* What the task asks:
Once you have located the line containing "turquoise jar: 2 -> 1" in the material below, return it exactly along with each line after it through the line containing "white wallet: 1 -> 2".

——————

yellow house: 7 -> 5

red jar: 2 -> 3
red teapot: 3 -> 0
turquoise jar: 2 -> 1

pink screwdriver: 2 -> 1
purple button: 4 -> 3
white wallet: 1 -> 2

——————

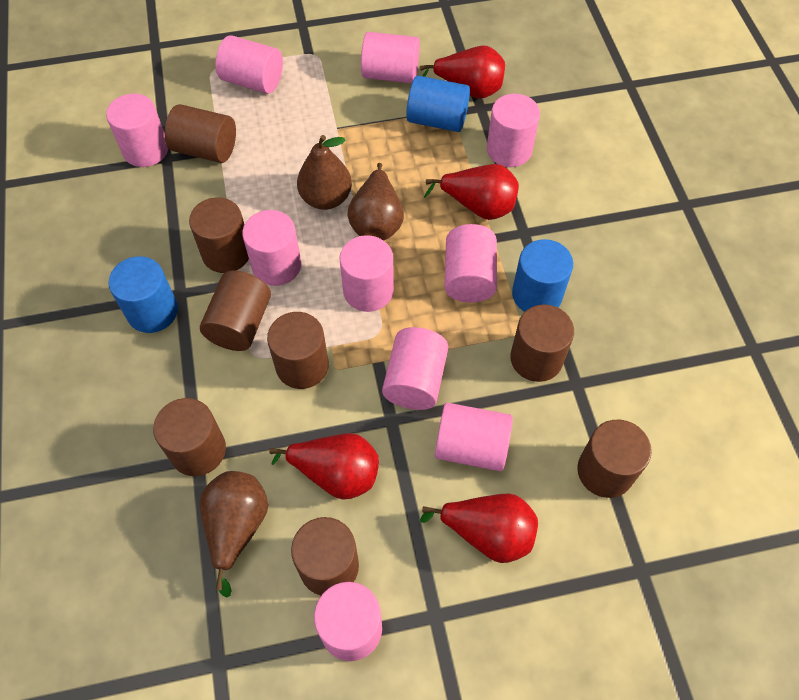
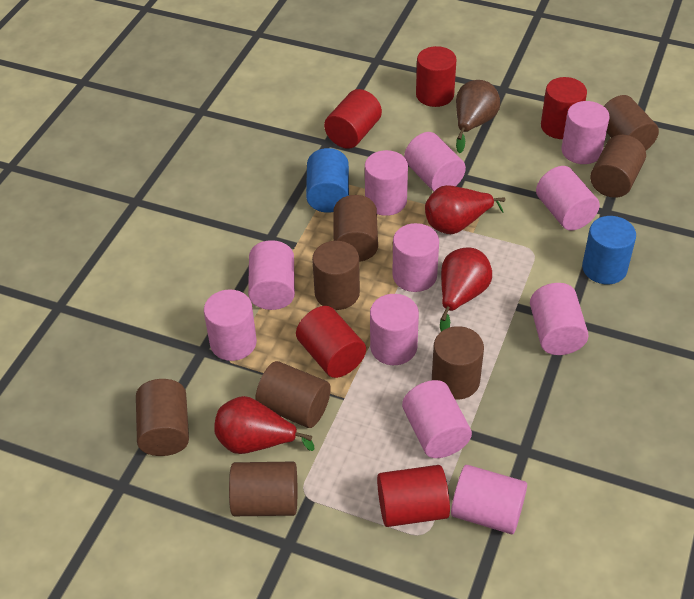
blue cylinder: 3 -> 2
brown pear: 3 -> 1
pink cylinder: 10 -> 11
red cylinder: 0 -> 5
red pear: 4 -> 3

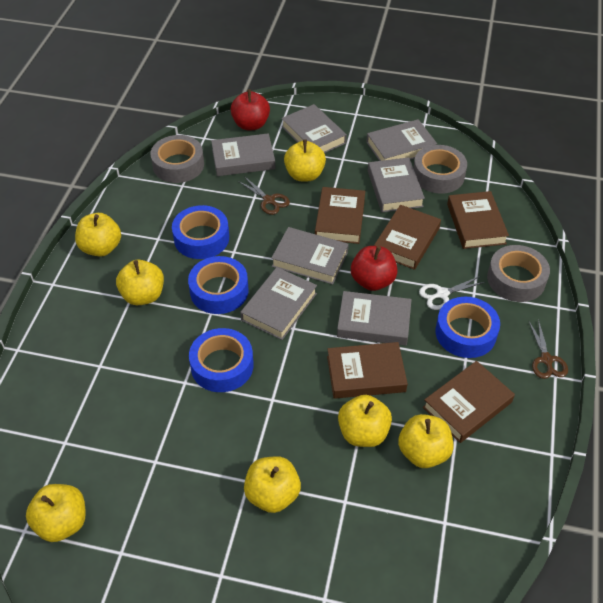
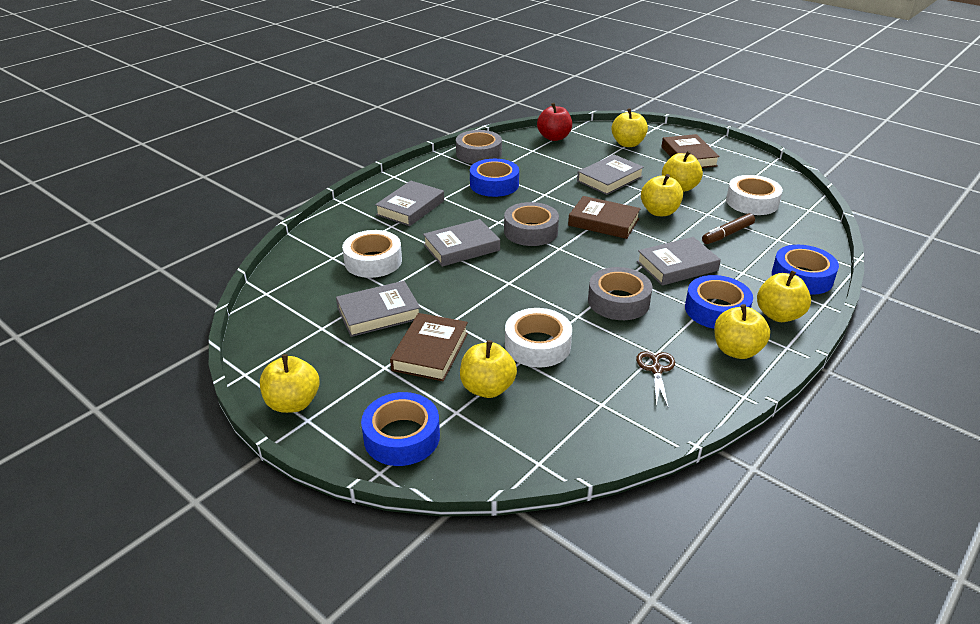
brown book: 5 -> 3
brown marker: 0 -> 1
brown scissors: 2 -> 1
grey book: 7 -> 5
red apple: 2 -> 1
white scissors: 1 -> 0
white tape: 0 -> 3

——————

* Answer below:
turquoise jar: 2 -> 1

pink screwdriver: 2 -> 1
purple button: 4 -> 3
white wallet: 1 -> 2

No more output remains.